*** Data in this exercise Section Begins ***
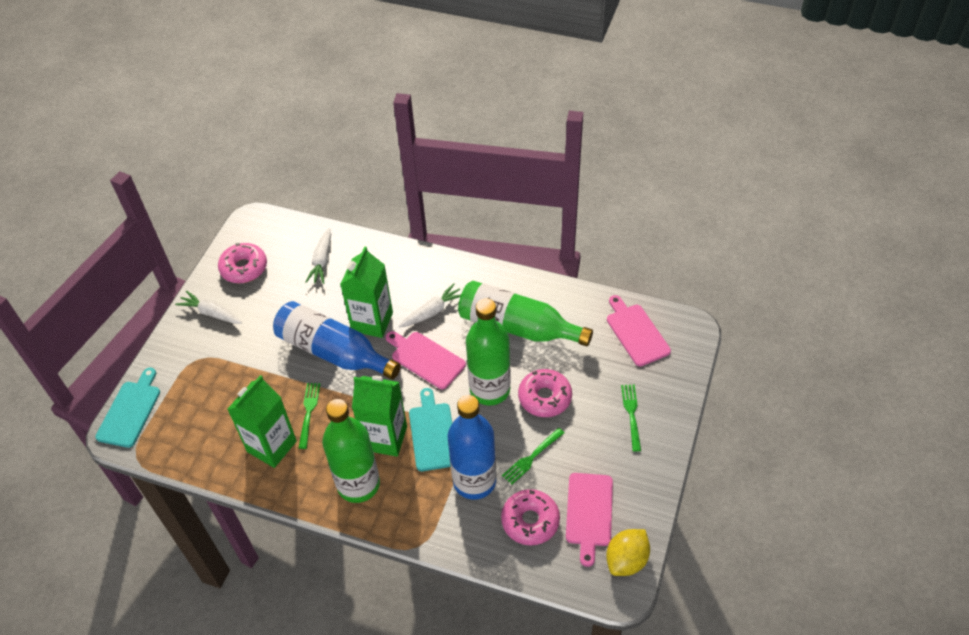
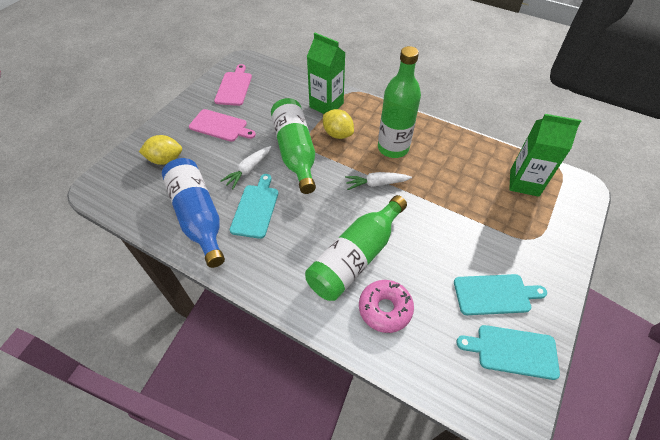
blue bottle: [273,301,401,380] [448,395,496,500] = 2 -> [162,158,225,268] = 1
green carton: [227,375,297,468] [340,247,393,338] [352,376,407,457] = 3 -> [307,33,345,114] [509,114,581,197] = 2
green fork: [299,383,320,449] [502,428,565,485] [621,384,641,452] = 3 -> none = 0
pink cutting board: [386,331,466,389] [566,473,613,567] [607,295,671,366] = 3 -> [189,109,256,142] [214,64,252,106] = 2
pink donut: [218,243,267,283] [501,489,560,545] [518,369,572,417] = 3 -> [359,280,414,333] = 1
turquoise cutting board: [95,368,160,448] [409,388,452,471] = 2 -> [230,174,278,239] [454,274,547,315] [456,325,560,380] = 3
white carrot: [175,290,242,324] [305,228,331,284] [399,283,461,327] = 3 -> [220,146,271,189] [345,172,412,190] = 2
yellow lemon: [606,529,650,576] = 1 -> [139,135,182,165] [323,109,354,139] = 2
*** Data in this exercise Section Ends ***
▸ Requirement: Search the entries above for the string "cutting", and report each line where it occurs.

▸ Answer to this problem:
pink cutting board: [386,331,466,389] [566,473,613,567] [607,295,671,366] = 3 -> [189,109,256,142] [214,64,252,106] = 2
turquoise cutting board: [95,368,160,448] [409,388,452,471] = 2 -> [230,174,278,239] [454,274,547,315] [456,325,560,380] = 3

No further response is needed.